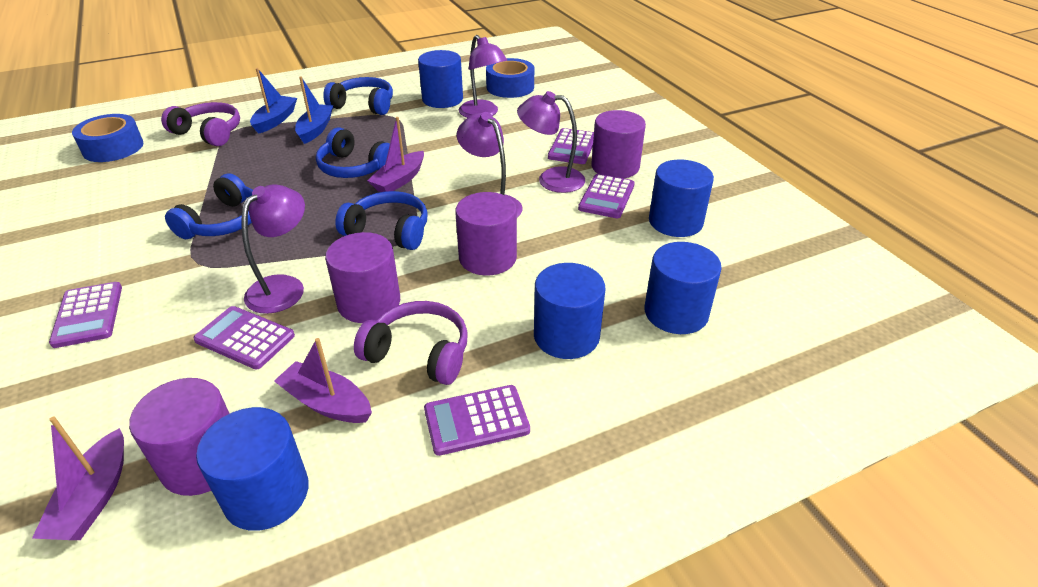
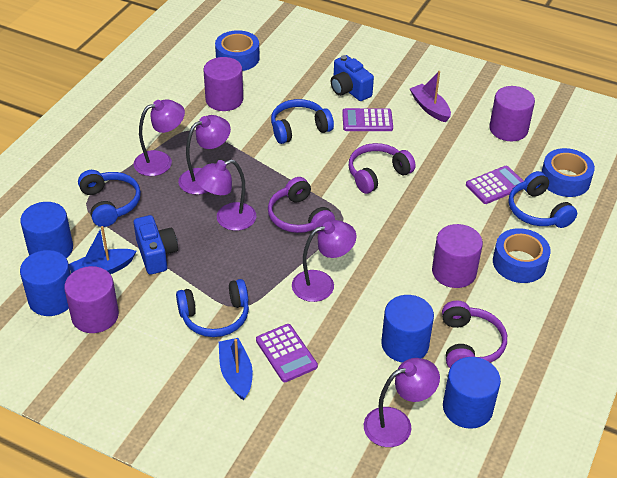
blue camera: 0 -> 2
blue cylinder: 5 -> 4
blue tape: 2 -> 3
purple boat: 3 -> 1
purple calculator: 5 -> 3
purple headphones: 2 -> 3
purple lamp: 4 -> 5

------

### Assignment
Transcribe, word for word, every line from the one containing "purple boat: 3 -> 1" through the final line of the entries, and nothing else.

### Written response
purple boat: 3 -> 1
purple calculator: 5 -> 3
purple headphones: 2 -> 3
purple lamp: 4 -> 5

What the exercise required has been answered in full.